● Goal of the exercise: Exactly reproduce the line containing "degrees clockwise |" together with every line after it, through the end of the entries, and give nothing more.

● Scene difference descriptions:
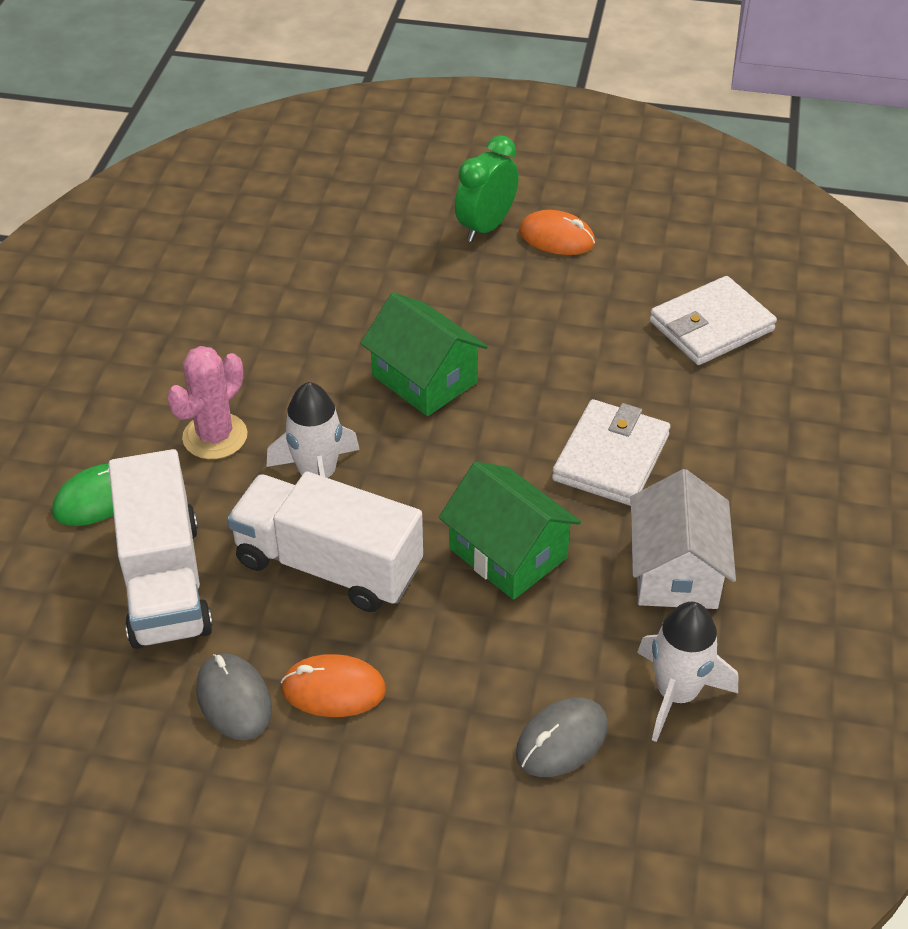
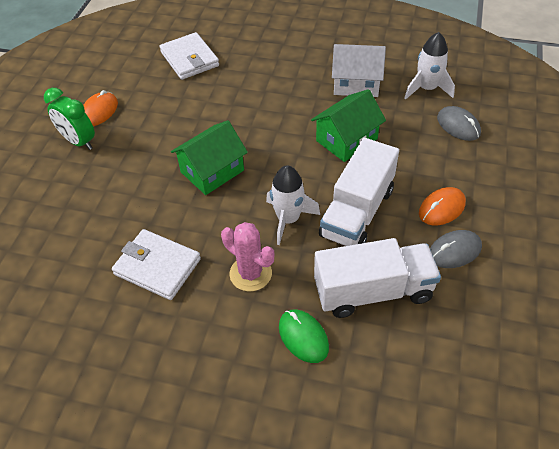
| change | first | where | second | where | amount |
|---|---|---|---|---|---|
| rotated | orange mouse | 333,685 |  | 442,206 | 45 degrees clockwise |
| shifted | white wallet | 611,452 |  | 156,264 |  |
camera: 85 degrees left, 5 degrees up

● Answer below:
| rotated | orange mouse | 333,685 |  | 442,206 | 45 degrees clockwise |
| shifted | white wallet | 611,452 |  | 156,264 |  |
camera: 85 degrees left, 5 degrees up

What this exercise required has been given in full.